Brief — Search the material below for the string "yellow" and list each line that holds it.

Record extracts —
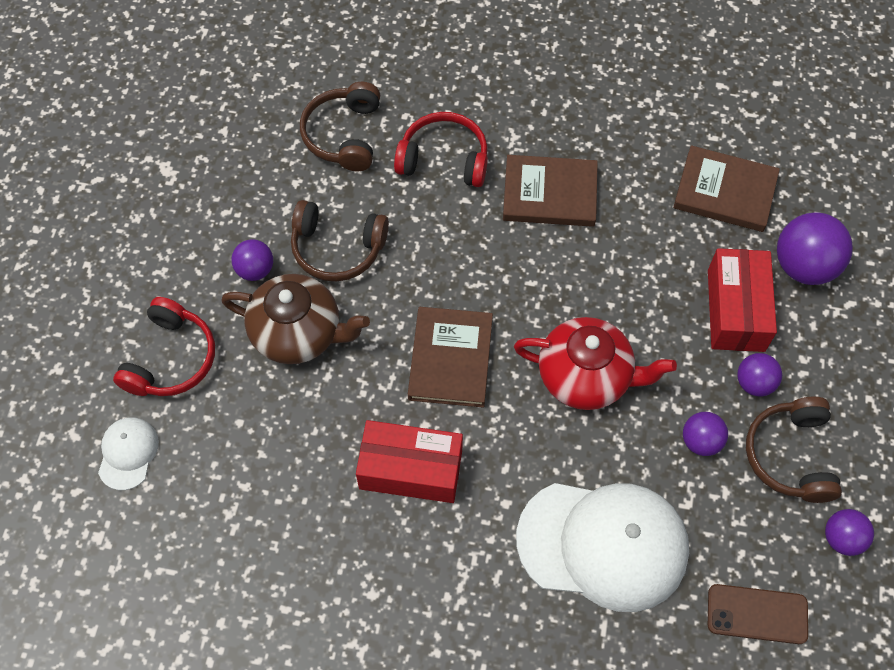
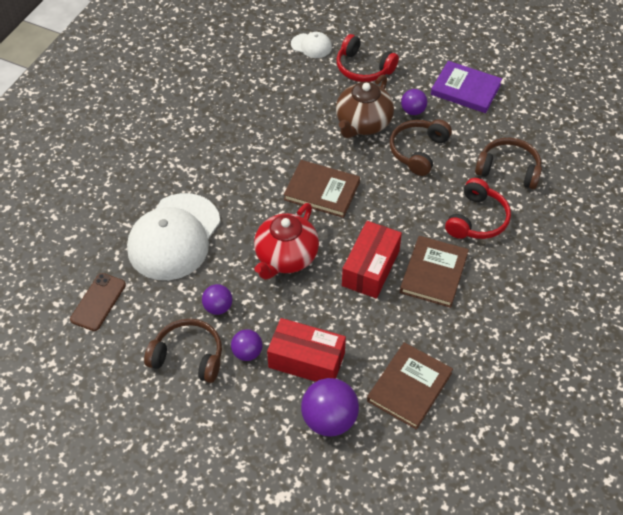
camera: 105 degrees right, 10 degrees down
(193, 207) = (465, 89): none -> purple book
(411, 469) = (257, 158): red box -> red box (370, 268)
(842, 538) = (121, 366): purple ball -> none

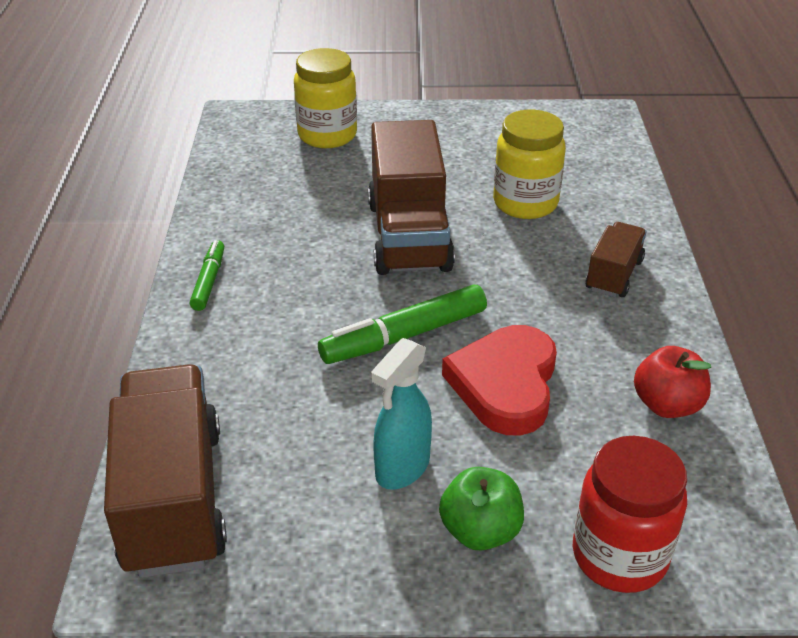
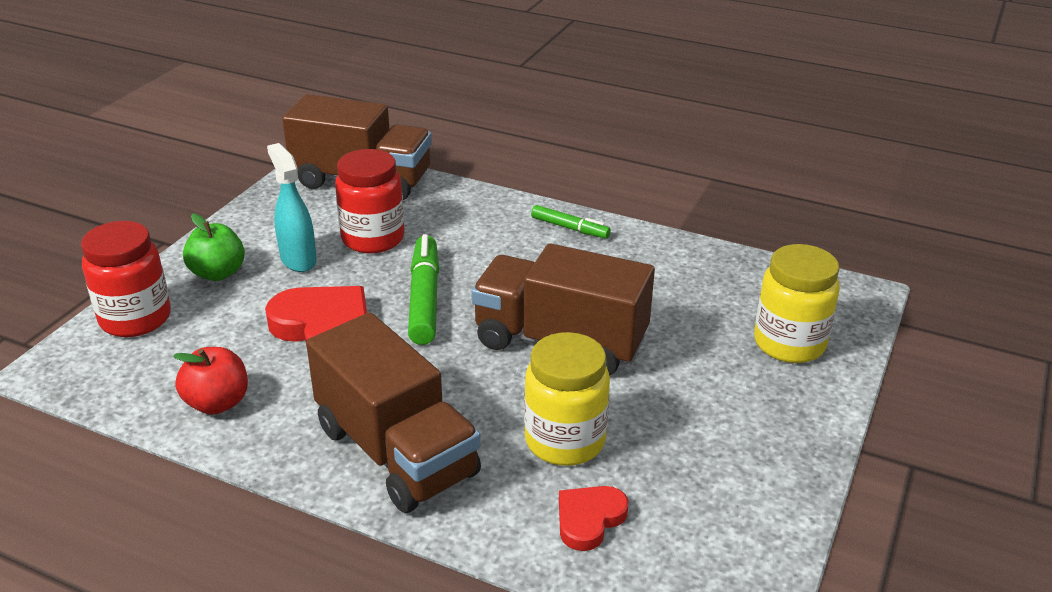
camera: 115 degrees right, 5 degrees down
(316, 422) = (373, 239): none -> red jar
(587, 176) = (589, 519): none -> red heart
(614, 275) = (396, 452): brown truck -> brown truck, size x1.92

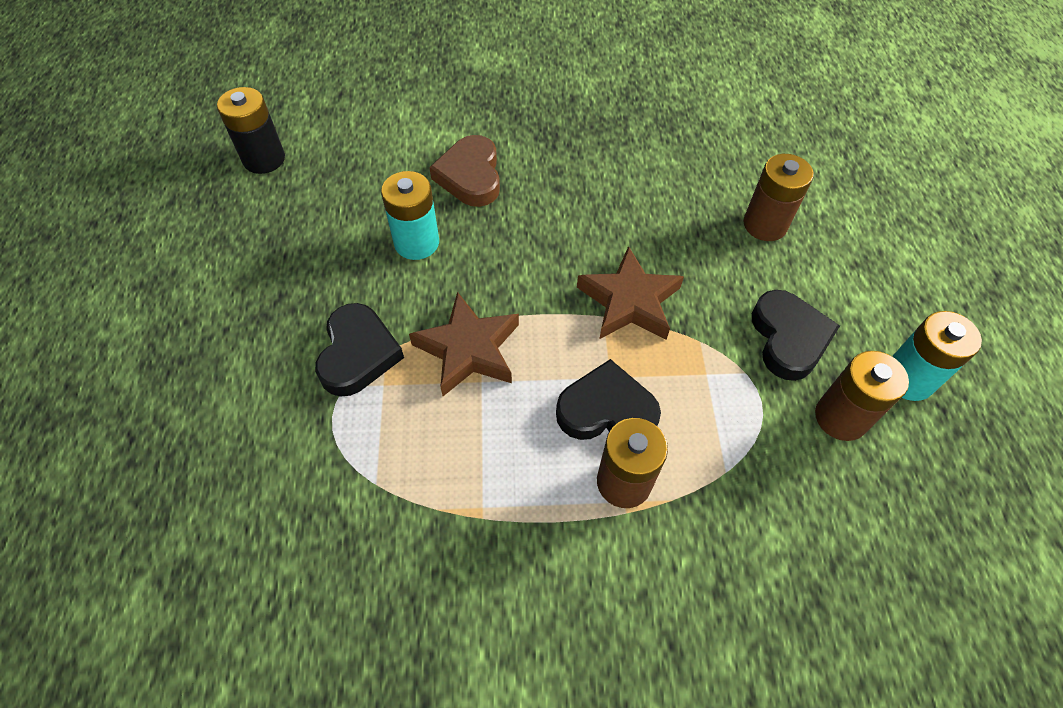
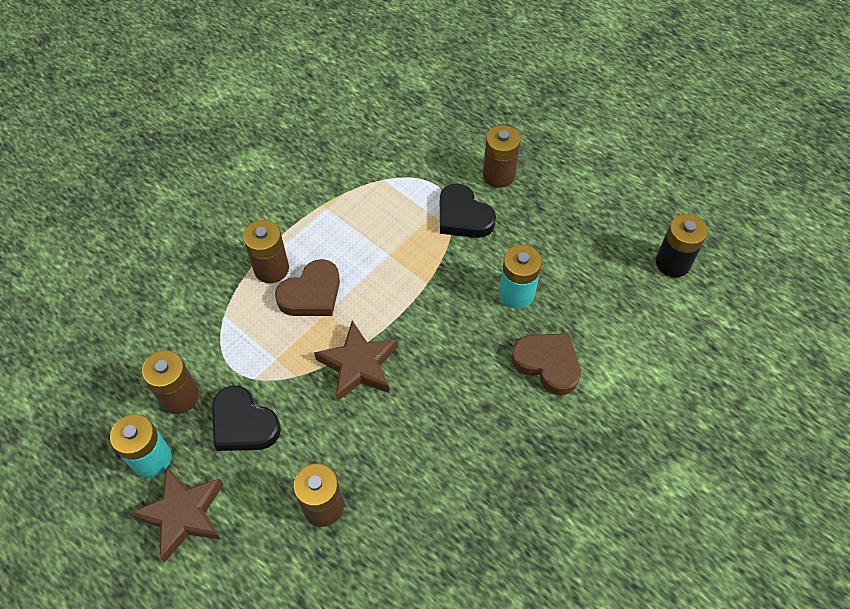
camera: 135 degrees right, 0 degrees up
(259, 365) = (499, 175): none -> brown battery
(468, 349) = (414, 263): brown star -> brown star (183, 514)
(606, 410) = (311, 294): black heart -> brown heart

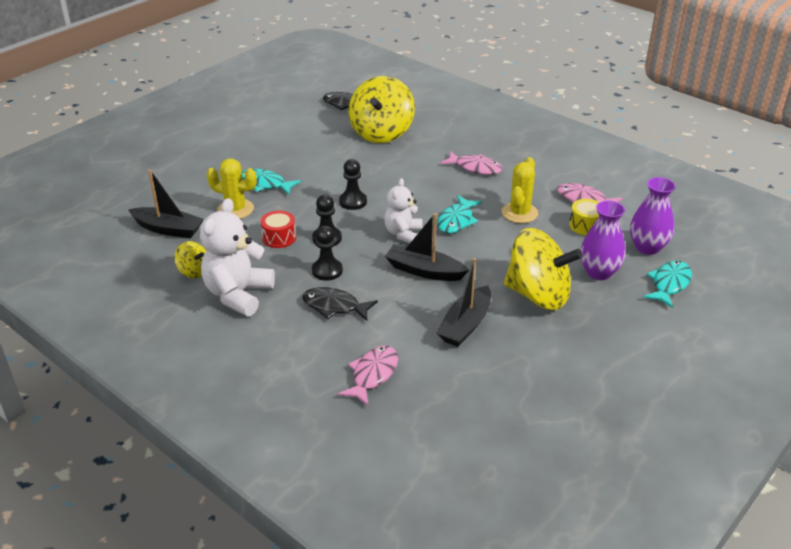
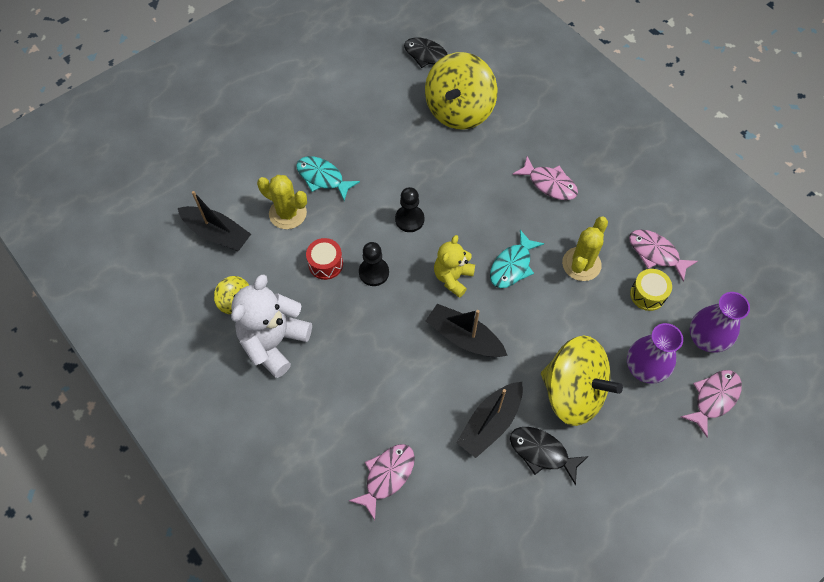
camera: 10 degrees right, 25 degrees up
(327, 270) = (366, 321): black pawn -> none
(334, 306) = (365, 375): black fish -> black fish (542, 452)
(403, 234) = (453, 278): white teddy bear -> yellow teddy bear
(669, 284) = (713, 398): turquoise fish -> pink fish

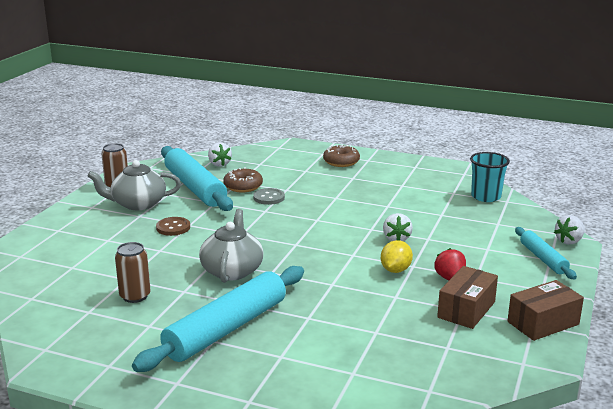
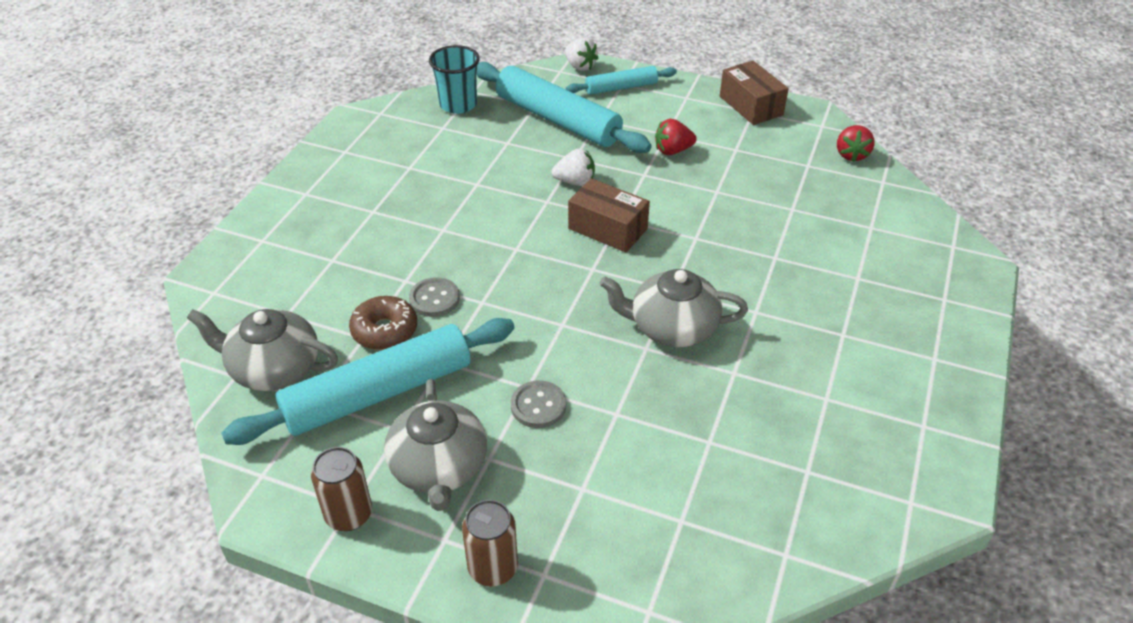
camera: 90 degrees left, 20 degrees up
(135, 296) = (757, 424): brown can -> brown can (493, 568)
(173, 227) = (538, 406): brown button -> grey button
(219, 164) = (273, 368): white strawberry -> grey teapot
(226, 329) = (816, 324): turquoise rolling pin -> turquoise rolling pin (557, 120)
(341, 162) = (306, 221): brown donut -> none
(395, 270) = (656, 187): yellow lemon -> none
(466, 309) = (735, 147): brown box -> brown box (607, 229)
(473, 376) = (851, 155): none -> red strawberry

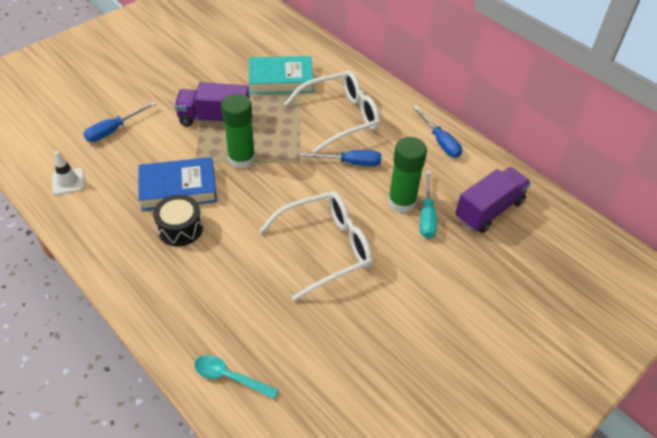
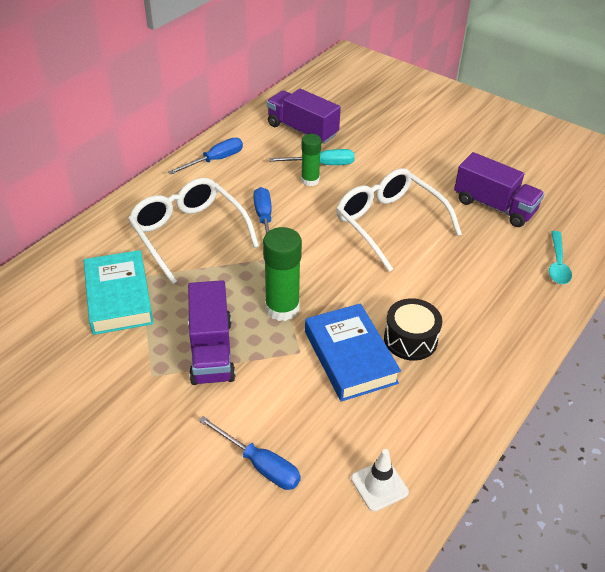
camera: 100 degrees left, 5 degrees down
(334, 349) = (494, 206): none -> purple truck
(402, 202) = (310, 180): green glue stick -> green glue stick, size x0.64

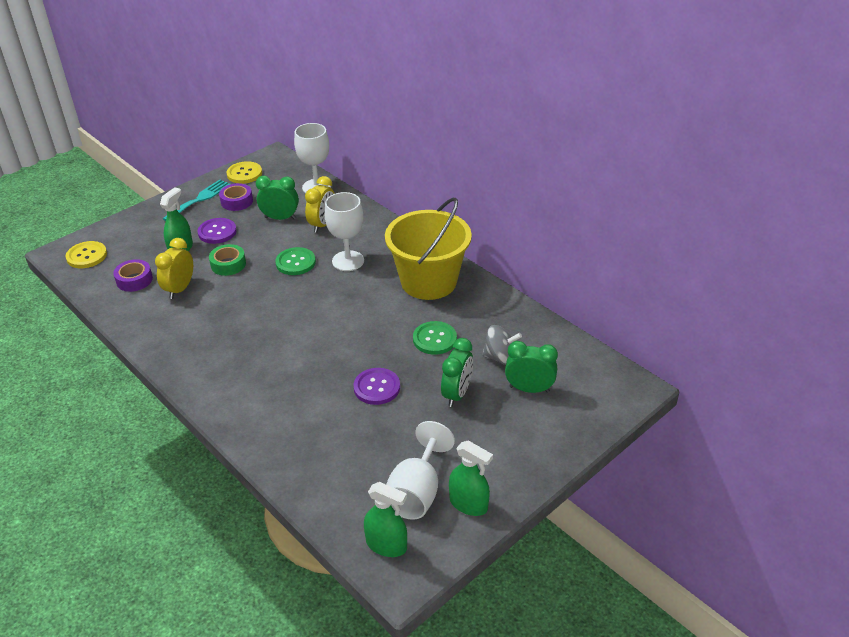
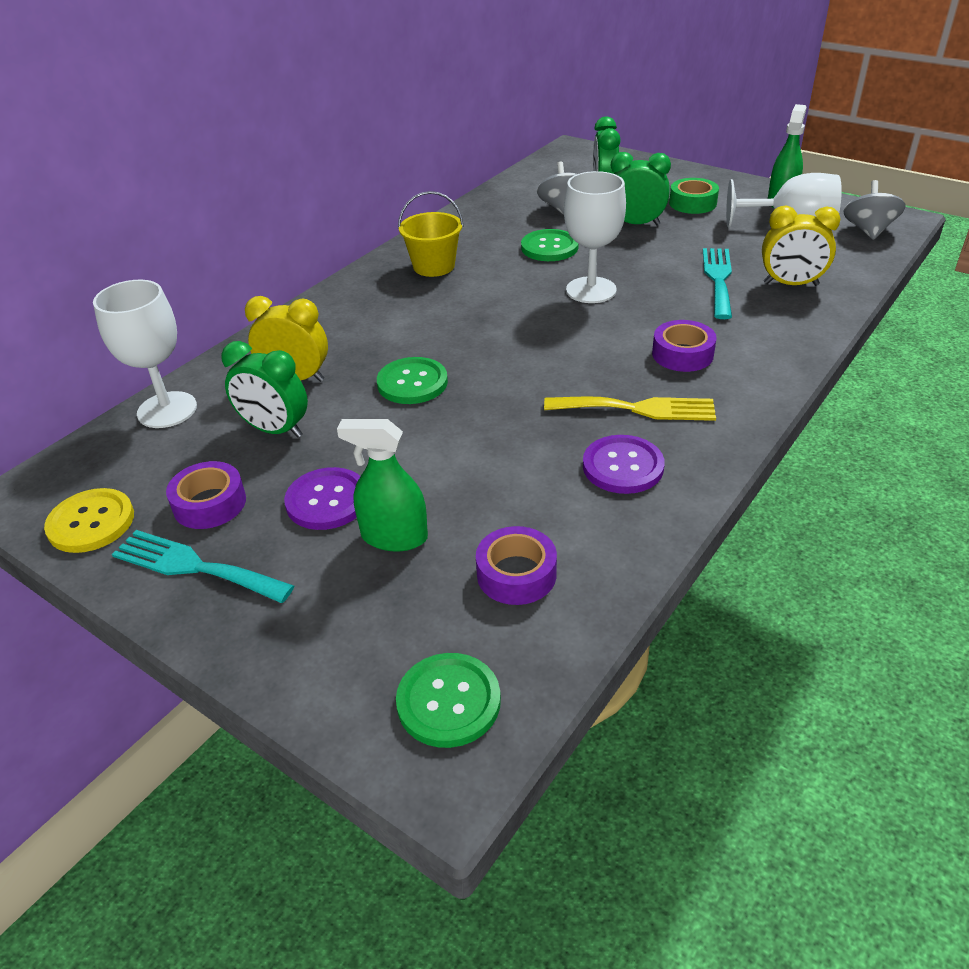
camera: 100 degrees left, 0 degrees up
(87, 256) = (448, 701): yellow button -> green button
(180, 289) = (524, 497): yellow clock -> yellow clock (791, 284)
(222, 341) = (638, 409): none -> yellow fork
(228, 264) = (433, 456): green tape -> green tape (692, 203)
(263, 372) = (682, 354): none -> purple tape
(280, 218) = (275, 430): green clock -> green clock turned 60 degrees counterclockwise
(347, 417) = (718, 279): none -> turquoise fork
(348, 261) = (398, 335): white goblet -> white goblet (591, 290)
(377, 387) = (656, 269): purple button -> purple button (623, 466)
(386, 545) = (868, 230): green spray bottle -> grey spinning top
(428, 281) = (434, 266): yellow bucket -> yellow bucket, size x0.52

Answer below —
(403, 234) = (453, 278): white teddy bear -> yellow teddy bear
(395, 270) = (656, 187): yellow lemon -> none
(87, 256) = (448, 701): yellow button -> green button
(180, 289) = (524, 497): yellow clock -> yellow clock (791, 284)
(222, 341) = (638, 409): none -> yellow fork
(428, 281) = (434, 266): yellow bucket -> yellow bucket, size x0.52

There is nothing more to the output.